Layout change descriptions:
======

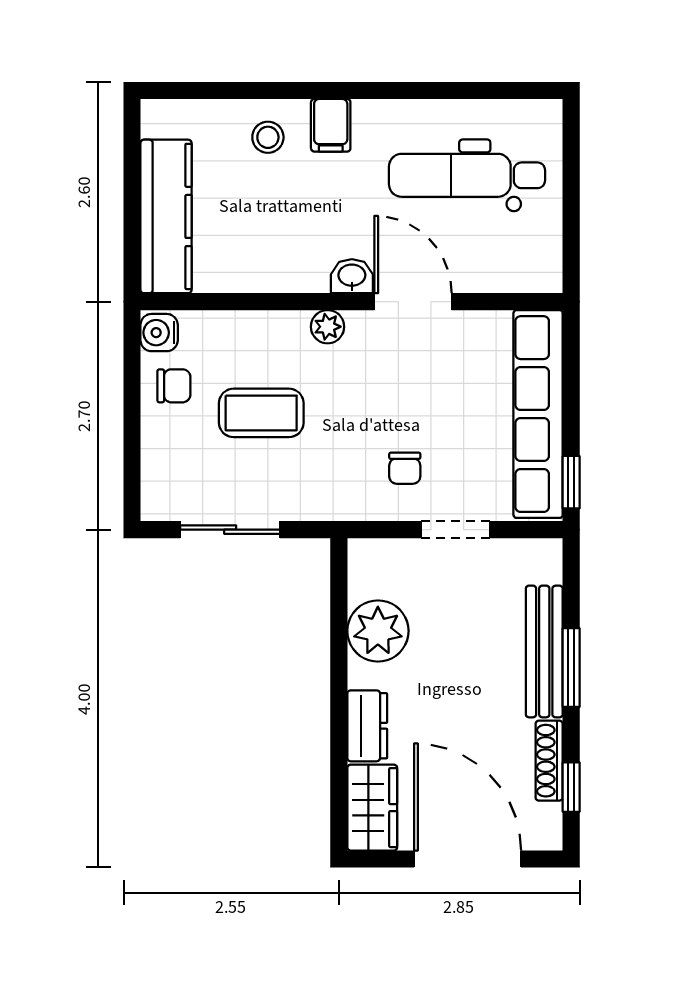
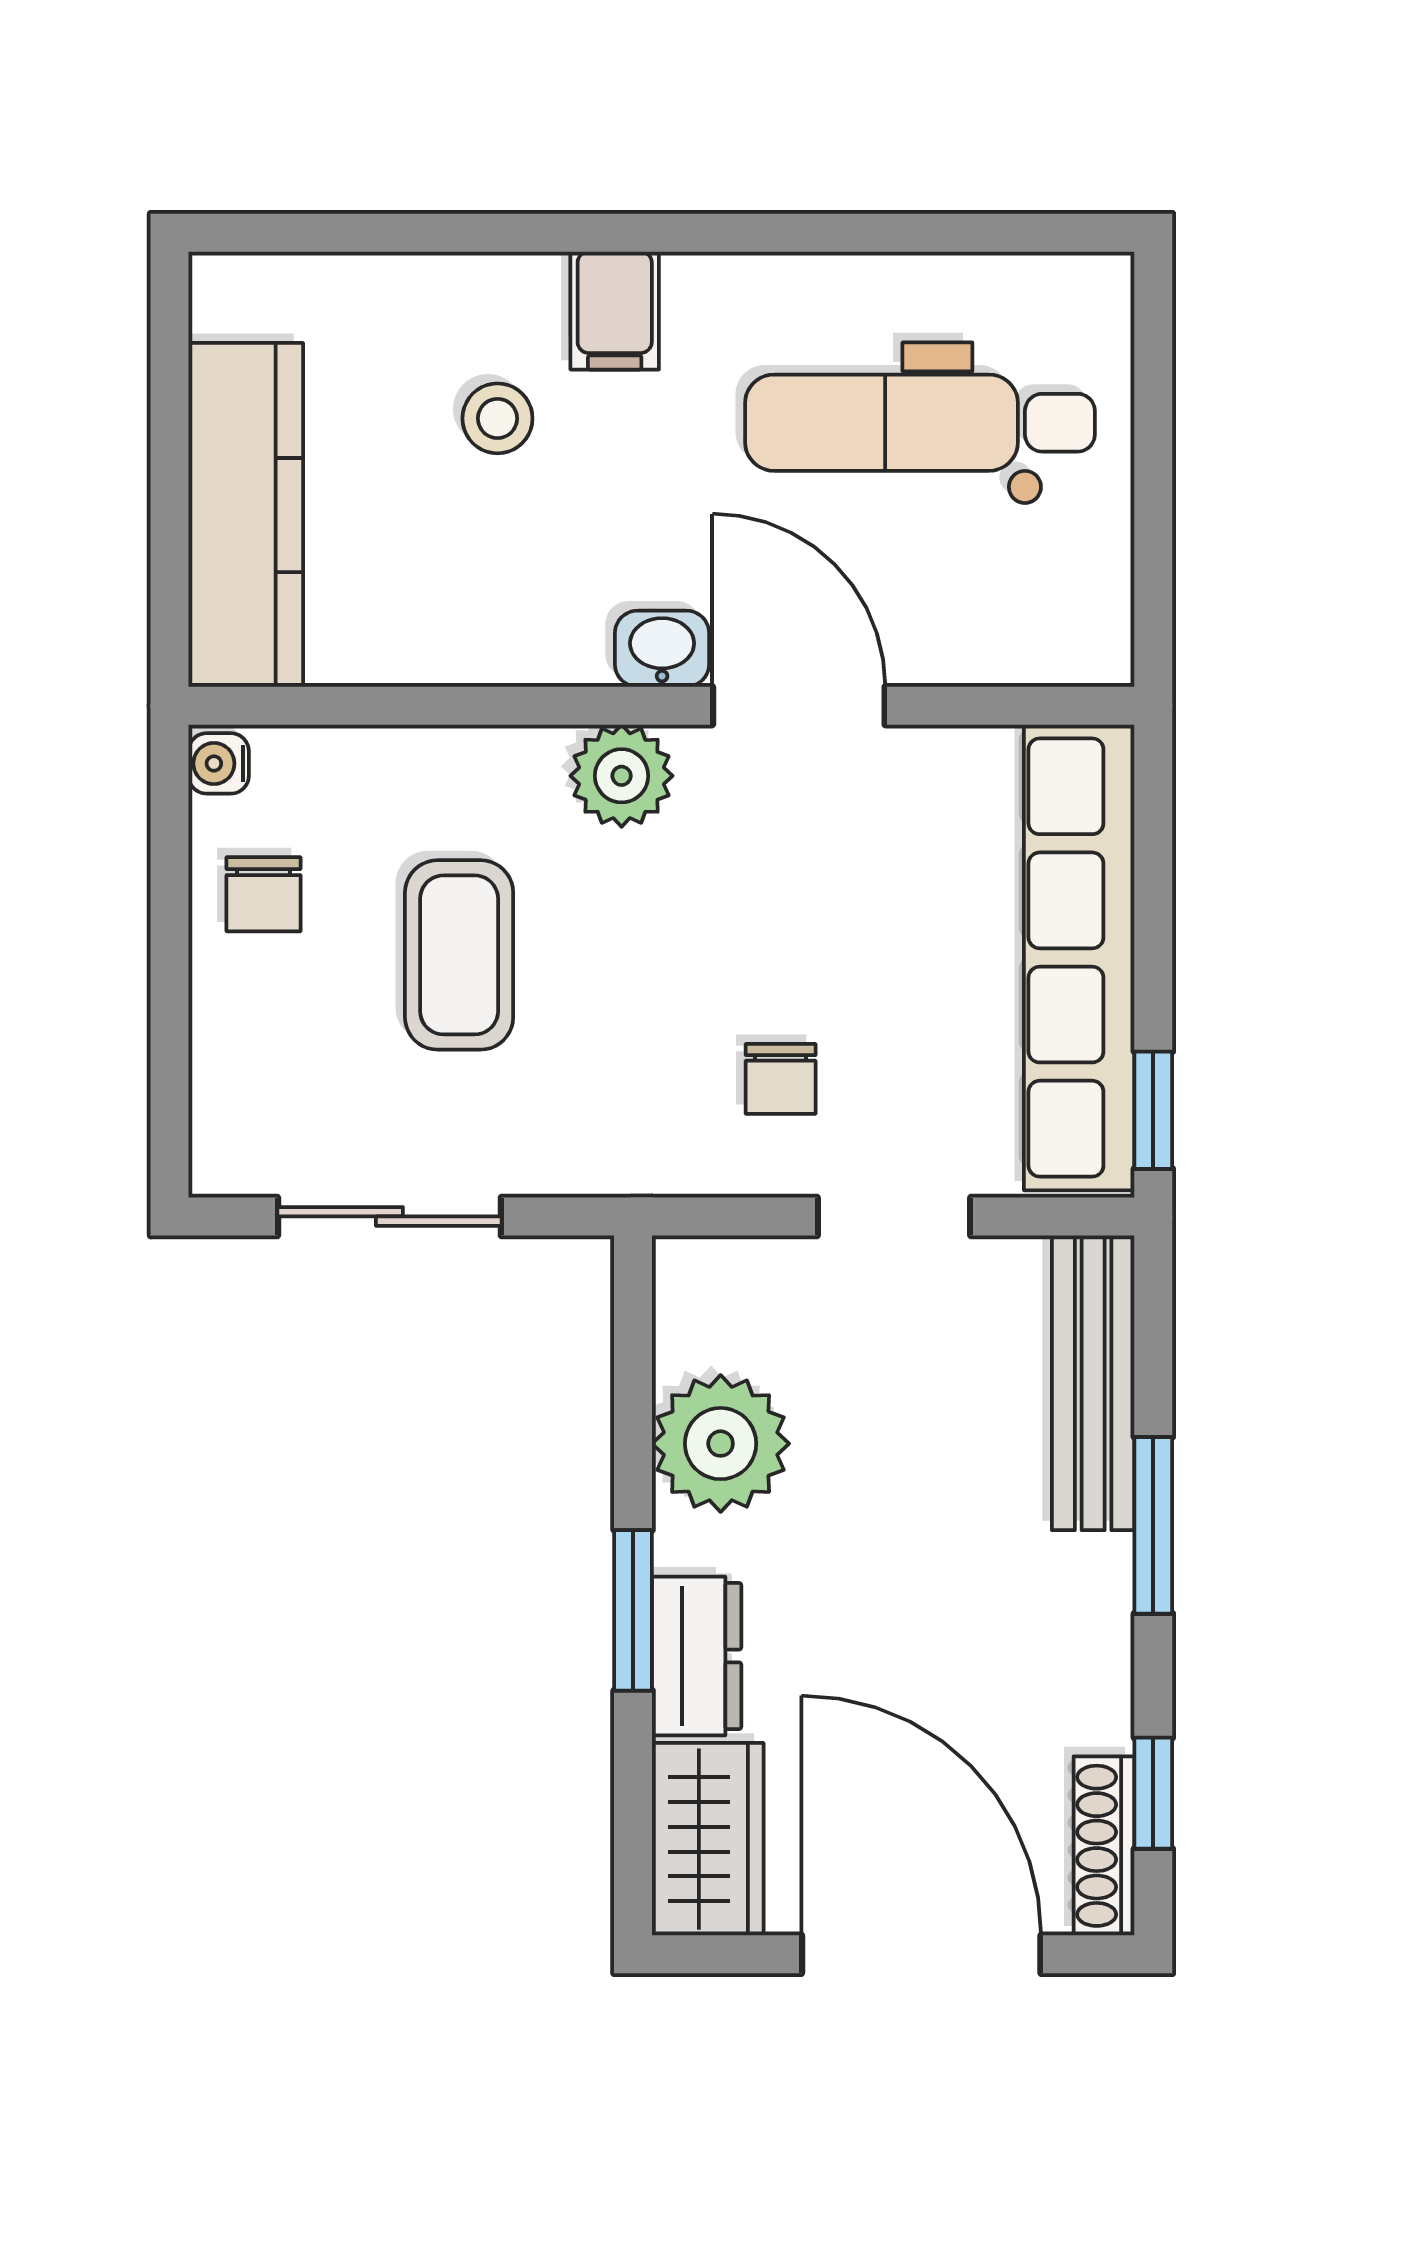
stool: (268, 137) -> (497, 418), moved
plant: (328, 327) -> (622, 776), width x1.38, depth x1.38
water cooler: (159, 333) -> (219, 763), width x0.72, depth x0.72
chair: (174, 386) -> (264, 894), turned 90
coffee table: (261, 413) -> (459, 955), turned 90
bench: (544, 651) -> (1093, 1383), moved
window: (339, 705) -> (633, 1610), added
shoe rack: (549, 761) -> (1104, 1846), moved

======

Directions for this task — From the line that holds "plant: (328, 327)" to the last line of the records above, print each line exactly. Add nothing else.

Output below —
plant: (328, 327) -> (622, 776), width x1.38, depth x1.38
water cooler: (159, 333) -> (219, 763), width x0.72, depth x0.72
chair: (174, 386) -> (264, 894), turned 90
coffee table: (261, 413) -> (459, 955), turned 90
bench: (544, 651) -> (1093, 1383), moved
window: (339, 705) -> (633, 1610), added
shoe rack: (549, 761) -> (1104, 1846), moved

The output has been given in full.